EXERCISE
Look in the material below for the line holding "rug: (308, 140) -> (184, 164), turned 90". Set it down exactly, with each later line up to and including the line holding "printer: (81, 216) -> (28, 40), moved".

TASK DATA
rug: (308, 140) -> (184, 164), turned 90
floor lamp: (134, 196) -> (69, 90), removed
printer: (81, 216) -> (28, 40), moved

---

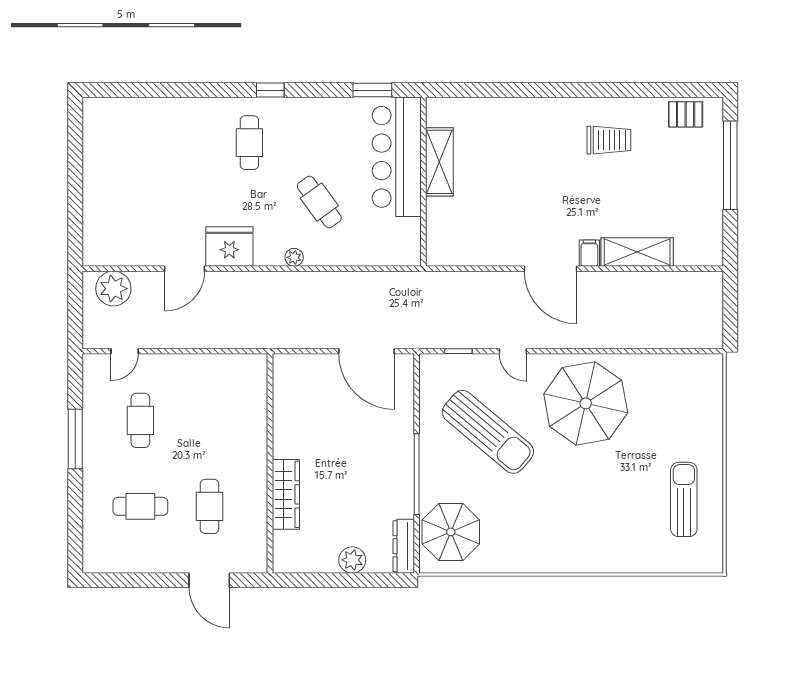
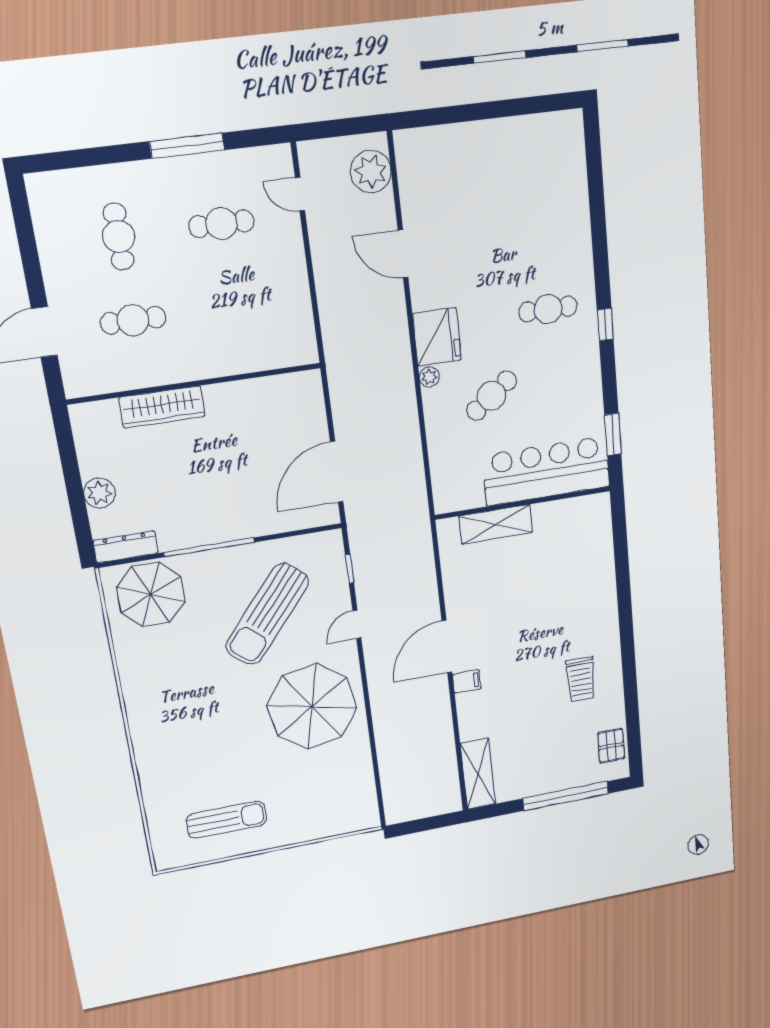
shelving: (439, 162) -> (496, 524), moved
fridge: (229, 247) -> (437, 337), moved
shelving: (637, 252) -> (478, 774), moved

==

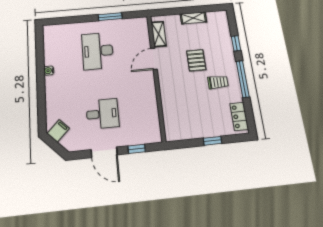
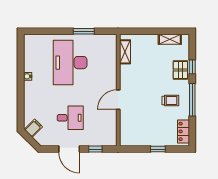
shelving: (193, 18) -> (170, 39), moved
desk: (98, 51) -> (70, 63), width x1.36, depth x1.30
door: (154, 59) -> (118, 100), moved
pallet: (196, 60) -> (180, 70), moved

EXPECTED ANSWER
rug: (308, 140) -> (184, 164), turned 90
floor lamp: (134, 196) -> (69, 90), removed
printer: (81, 216) -> (28, 40), moved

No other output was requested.